Directions
What do the lines from the one containing "building: none -> [263,18,305,69]" through the end of the entries say? Quote them exactly, and only them.

[Information — start]

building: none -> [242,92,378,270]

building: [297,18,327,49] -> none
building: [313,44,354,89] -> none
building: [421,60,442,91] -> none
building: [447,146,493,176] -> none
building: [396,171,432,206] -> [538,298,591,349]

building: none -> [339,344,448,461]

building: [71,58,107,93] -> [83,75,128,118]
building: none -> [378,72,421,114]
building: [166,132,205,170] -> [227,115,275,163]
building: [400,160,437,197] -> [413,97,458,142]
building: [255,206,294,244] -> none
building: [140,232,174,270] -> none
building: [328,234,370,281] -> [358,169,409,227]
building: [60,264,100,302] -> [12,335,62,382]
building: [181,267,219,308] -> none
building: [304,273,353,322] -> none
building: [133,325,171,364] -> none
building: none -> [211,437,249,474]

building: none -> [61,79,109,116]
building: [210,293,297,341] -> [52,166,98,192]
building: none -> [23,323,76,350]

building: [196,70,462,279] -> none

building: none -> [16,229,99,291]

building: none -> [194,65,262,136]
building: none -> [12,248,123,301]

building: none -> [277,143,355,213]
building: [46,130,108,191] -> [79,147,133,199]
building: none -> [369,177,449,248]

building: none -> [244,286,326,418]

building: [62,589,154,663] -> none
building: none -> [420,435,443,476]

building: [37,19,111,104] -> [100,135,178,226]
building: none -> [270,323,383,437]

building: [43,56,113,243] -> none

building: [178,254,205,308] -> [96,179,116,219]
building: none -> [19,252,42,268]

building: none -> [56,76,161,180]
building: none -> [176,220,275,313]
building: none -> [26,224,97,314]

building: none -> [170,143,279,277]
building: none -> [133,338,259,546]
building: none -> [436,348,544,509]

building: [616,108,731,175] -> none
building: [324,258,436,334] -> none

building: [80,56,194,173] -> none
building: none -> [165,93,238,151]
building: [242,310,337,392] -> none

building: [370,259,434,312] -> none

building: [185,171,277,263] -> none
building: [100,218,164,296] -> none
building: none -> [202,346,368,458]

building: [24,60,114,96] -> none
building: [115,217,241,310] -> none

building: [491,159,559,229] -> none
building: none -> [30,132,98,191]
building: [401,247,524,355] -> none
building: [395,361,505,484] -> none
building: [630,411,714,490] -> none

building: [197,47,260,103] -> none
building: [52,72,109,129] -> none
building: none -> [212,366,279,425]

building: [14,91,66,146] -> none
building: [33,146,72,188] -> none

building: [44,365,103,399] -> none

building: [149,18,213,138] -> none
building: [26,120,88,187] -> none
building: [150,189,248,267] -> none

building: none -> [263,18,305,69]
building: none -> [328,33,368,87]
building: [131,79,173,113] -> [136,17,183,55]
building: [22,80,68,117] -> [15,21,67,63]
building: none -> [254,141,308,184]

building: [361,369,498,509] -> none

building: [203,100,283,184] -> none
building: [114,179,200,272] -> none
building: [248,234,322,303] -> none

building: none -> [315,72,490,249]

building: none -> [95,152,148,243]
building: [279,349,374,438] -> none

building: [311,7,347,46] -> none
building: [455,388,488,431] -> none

[Information — finish]

Reply
building: none -> [263,18,305,69]
building: none -> [328,33,368,87]
building: [131,79,173,113] -> [136,17,183,55]
building: [22,80,68,117] -> [15,21,67,63]
building: none -> [254,141,308,184]

building: [361,369,498,509] -> none

building: [203,100,283,184] -> none
building: [114,179,200,272] -> none
building: [248,234,322,303] -> none

building: none -> [315,72,490,249]

building: none -> [95,152,148,243]
building: [279,349,374,438] -> none

building: [311,7,347,46] -> none
building: [455,388,488,431] -> none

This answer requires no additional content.